#### WHAT IS EXPECTED:
From the line below that contains "C5: 100pF (SIG2, SUM) -> 6.8nF (SIG2, SUM)" to the line that contains "JP2 pin 2: FAN -> +5V", repeat every line exactly, both ends included, and nothing else.

(Items from a data source)
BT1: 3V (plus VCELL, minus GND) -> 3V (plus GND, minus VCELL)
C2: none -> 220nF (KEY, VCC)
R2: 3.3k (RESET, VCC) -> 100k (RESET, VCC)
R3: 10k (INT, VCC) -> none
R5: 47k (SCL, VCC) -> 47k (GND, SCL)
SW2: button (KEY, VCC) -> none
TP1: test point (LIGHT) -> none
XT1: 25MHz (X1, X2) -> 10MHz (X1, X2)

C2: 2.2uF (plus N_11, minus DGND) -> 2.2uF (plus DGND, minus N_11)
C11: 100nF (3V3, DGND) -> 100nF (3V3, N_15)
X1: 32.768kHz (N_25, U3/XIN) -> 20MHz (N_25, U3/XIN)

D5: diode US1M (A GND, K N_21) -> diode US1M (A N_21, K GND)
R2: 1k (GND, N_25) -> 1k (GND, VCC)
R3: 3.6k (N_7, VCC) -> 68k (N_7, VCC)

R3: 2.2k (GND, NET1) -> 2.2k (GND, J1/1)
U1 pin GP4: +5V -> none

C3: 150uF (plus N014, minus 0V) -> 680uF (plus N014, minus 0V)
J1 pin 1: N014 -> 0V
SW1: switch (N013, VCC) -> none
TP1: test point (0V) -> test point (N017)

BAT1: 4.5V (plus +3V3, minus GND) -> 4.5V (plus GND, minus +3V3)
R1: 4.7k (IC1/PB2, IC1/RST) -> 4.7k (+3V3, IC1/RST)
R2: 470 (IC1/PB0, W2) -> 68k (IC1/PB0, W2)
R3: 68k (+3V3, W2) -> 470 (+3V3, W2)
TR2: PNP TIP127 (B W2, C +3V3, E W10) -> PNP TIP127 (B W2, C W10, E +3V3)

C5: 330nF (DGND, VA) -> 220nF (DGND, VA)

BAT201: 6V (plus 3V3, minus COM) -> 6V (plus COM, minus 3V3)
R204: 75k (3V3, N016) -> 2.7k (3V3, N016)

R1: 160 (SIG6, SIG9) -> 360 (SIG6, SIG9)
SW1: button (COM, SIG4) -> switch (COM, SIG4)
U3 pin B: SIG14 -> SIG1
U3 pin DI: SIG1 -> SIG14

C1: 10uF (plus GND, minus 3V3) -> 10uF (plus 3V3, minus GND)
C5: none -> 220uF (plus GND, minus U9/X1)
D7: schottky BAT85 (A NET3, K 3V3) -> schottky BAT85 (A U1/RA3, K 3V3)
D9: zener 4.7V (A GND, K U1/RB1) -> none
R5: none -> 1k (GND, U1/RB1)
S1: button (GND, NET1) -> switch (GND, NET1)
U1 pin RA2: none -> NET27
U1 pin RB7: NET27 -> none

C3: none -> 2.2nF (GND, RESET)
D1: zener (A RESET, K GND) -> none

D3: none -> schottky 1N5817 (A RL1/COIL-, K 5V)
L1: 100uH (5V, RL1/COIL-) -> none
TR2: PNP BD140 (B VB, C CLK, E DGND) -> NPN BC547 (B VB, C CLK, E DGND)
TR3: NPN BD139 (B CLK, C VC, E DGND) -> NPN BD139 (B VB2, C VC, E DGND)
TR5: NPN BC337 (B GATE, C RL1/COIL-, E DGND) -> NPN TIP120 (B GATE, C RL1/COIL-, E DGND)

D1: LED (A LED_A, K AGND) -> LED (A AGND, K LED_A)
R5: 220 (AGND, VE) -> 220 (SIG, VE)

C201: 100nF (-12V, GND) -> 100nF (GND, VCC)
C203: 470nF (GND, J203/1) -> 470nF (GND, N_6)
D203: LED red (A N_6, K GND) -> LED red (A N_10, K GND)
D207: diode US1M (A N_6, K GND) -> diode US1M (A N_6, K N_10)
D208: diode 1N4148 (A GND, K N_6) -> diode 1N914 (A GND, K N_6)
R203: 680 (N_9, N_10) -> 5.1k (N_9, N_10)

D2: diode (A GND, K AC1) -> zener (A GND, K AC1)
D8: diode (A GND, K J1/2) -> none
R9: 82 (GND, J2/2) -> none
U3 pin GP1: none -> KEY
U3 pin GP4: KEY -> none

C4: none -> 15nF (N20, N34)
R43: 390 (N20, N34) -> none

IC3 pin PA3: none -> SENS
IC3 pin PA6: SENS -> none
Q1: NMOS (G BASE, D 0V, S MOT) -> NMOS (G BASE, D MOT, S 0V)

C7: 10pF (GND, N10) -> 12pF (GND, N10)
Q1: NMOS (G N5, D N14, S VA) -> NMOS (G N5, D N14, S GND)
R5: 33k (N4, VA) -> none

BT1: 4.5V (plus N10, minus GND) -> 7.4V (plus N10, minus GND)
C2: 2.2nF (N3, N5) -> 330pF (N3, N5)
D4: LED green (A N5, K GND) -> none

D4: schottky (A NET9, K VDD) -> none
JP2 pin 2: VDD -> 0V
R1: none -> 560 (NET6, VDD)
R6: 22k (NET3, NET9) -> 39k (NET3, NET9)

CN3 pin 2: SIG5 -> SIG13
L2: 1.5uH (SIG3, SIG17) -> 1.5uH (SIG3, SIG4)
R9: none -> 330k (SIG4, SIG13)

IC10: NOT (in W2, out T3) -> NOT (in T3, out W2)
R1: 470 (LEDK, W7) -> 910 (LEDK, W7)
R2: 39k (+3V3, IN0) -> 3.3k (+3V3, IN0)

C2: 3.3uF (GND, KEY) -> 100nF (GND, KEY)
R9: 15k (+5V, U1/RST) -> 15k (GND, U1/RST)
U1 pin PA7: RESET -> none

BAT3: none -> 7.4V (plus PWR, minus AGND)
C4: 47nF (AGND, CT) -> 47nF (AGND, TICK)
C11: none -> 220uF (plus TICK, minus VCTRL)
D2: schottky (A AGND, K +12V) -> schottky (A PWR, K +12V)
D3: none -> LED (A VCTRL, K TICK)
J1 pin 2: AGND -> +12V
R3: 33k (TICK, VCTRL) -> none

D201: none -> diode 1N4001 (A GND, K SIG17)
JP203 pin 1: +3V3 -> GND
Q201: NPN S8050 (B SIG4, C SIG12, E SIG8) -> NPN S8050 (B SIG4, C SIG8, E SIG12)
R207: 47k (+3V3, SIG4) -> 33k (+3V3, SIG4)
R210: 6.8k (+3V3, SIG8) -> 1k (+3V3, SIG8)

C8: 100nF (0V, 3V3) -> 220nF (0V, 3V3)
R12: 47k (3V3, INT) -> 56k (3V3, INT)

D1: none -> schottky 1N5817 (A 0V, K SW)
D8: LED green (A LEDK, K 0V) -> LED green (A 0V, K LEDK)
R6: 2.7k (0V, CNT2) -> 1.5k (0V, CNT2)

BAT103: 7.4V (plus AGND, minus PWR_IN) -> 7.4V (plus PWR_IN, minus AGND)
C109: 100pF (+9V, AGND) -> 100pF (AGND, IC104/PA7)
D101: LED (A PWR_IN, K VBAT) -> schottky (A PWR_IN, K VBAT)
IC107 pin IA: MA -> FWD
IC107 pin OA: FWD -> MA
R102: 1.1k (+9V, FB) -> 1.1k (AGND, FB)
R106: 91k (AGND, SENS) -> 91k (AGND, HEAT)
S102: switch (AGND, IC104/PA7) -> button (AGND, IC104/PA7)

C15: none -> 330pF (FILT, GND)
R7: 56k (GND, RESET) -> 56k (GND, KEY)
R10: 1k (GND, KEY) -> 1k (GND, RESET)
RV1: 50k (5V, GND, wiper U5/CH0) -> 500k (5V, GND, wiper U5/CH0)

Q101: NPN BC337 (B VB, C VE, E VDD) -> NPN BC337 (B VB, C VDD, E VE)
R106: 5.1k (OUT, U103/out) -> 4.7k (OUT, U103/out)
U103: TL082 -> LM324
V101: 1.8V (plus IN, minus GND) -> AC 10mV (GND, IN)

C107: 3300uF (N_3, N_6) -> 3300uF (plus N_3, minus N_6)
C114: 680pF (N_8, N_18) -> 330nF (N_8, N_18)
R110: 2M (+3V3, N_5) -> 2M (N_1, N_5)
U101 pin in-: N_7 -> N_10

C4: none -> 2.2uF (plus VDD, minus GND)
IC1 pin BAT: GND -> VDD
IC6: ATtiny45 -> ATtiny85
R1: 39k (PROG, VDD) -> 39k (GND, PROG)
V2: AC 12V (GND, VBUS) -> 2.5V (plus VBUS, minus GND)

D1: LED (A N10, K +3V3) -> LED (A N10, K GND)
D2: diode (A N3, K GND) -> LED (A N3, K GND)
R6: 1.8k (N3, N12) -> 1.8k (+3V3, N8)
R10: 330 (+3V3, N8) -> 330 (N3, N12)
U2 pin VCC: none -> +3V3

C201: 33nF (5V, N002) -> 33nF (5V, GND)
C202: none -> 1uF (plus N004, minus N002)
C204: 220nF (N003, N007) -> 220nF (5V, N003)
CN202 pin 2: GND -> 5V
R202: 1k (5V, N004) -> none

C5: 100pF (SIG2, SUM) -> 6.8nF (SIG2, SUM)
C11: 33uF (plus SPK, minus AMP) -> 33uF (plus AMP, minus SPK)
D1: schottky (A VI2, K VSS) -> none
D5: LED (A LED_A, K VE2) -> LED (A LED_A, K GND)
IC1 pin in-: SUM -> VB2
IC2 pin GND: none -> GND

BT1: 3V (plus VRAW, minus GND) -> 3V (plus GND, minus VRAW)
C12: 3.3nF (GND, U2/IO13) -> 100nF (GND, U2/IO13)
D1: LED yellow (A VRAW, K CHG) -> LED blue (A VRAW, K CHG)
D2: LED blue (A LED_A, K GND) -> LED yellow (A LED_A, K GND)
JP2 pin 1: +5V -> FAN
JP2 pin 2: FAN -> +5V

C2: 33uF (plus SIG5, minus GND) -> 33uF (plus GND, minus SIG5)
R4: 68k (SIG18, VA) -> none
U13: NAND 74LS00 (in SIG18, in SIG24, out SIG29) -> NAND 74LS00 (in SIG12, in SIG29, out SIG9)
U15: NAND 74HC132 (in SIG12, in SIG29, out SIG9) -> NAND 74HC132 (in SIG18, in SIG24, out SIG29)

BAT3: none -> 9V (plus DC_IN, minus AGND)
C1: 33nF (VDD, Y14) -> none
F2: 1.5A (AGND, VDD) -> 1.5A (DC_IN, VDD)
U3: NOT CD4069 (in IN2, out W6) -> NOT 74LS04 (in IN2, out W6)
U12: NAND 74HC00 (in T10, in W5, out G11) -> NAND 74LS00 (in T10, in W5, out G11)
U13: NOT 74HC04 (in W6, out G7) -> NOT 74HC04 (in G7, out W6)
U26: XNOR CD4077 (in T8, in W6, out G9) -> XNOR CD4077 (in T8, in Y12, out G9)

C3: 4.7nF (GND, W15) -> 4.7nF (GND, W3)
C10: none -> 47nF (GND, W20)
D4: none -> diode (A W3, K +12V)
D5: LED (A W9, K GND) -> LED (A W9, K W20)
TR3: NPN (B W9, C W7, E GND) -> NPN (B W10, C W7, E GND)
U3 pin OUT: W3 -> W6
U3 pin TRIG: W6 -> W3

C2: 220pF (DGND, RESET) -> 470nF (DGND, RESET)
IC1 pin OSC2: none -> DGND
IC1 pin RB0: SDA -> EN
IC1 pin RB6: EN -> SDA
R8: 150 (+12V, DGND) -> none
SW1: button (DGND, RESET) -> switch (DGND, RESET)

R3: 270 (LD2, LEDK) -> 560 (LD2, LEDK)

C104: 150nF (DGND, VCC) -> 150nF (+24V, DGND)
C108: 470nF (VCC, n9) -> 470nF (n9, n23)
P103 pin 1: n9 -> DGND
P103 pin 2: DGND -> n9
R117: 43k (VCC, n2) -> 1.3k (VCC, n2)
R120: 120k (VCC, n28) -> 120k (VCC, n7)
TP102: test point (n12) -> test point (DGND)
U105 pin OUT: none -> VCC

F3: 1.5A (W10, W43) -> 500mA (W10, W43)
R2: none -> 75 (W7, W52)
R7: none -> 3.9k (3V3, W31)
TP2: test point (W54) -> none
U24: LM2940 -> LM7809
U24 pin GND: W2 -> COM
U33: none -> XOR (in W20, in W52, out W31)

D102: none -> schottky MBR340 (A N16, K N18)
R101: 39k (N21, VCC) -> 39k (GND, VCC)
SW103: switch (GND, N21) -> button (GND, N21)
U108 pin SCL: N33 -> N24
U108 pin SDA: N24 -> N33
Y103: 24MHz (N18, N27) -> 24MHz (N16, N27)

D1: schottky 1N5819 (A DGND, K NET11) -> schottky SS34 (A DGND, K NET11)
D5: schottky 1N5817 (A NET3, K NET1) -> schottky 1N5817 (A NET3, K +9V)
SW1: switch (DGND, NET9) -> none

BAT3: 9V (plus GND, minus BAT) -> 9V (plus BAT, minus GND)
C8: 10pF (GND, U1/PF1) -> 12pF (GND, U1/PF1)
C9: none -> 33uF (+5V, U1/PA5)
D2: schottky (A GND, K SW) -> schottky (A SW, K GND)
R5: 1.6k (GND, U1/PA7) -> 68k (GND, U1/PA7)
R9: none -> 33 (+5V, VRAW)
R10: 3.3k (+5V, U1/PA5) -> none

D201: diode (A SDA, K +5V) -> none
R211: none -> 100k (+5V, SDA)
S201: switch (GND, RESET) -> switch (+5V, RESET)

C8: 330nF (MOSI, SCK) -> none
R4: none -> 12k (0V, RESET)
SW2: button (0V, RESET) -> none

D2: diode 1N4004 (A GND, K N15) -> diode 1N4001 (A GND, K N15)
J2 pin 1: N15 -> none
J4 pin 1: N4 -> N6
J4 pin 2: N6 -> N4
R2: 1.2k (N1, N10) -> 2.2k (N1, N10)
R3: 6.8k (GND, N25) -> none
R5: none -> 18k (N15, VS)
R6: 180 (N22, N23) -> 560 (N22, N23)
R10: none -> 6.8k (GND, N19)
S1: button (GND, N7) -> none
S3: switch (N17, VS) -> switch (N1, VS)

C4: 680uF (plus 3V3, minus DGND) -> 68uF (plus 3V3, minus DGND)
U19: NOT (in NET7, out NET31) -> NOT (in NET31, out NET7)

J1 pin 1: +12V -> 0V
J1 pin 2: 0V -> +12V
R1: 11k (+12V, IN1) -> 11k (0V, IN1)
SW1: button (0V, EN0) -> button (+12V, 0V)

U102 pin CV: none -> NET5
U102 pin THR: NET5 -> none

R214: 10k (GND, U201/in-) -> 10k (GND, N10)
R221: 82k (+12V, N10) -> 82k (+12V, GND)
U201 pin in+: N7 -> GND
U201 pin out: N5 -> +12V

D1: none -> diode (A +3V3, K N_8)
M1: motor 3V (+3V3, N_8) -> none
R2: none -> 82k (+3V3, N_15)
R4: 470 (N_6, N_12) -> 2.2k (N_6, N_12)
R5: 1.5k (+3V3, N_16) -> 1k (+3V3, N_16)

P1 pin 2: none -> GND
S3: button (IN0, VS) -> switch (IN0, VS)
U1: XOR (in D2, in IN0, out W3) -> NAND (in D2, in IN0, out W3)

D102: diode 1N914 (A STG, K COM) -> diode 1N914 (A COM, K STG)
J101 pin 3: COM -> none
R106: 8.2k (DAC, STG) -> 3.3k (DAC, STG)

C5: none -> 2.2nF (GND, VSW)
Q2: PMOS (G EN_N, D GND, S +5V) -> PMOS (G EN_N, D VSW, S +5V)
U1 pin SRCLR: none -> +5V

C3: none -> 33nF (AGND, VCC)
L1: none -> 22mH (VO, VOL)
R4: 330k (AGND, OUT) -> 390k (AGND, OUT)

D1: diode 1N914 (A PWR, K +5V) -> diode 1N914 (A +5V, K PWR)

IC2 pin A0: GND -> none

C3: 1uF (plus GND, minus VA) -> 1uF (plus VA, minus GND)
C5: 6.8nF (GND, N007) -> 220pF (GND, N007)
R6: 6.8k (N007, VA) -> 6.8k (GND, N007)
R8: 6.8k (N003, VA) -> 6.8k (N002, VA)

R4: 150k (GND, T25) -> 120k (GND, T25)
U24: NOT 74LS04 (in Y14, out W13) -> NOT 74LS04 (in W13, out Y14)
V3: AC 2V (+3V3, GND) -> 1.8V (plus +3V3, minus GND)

#### RESPONSE TO THE EXERCISE:
C5: 100pF (SIG2, SUM) -> 6.8nF (SIG2, SUM)
C11: 33uF (plus SPK, minus AMP) -> 33uF (plus AMP, minus SPK)
D1: schottky (A VI2, K VSS) -> none
D5: LED (A LED_A, K VE2) -> LED (A LED_A, K GND)
IC1 pin in-: SUM -> VB2
IC2 pin GND: none -> GND

BT1: 3V (plus VRAW, minus GND) -> 3V (plus GND, minus VRAW)
C12: 3.3nF (GND, U2/IO13) -> 100nF (GND, U2/IO13)
D1: LED yellow (A VRAW, K CHG) -> LED blue (A VRAW, K CHG)
D2: LED blue (A LED_A, K GND) -> LED yellow (A LED_A, K GND)
JP2 pin 1: +5V -> FAN
JP2 pin 2: FAN -> +5V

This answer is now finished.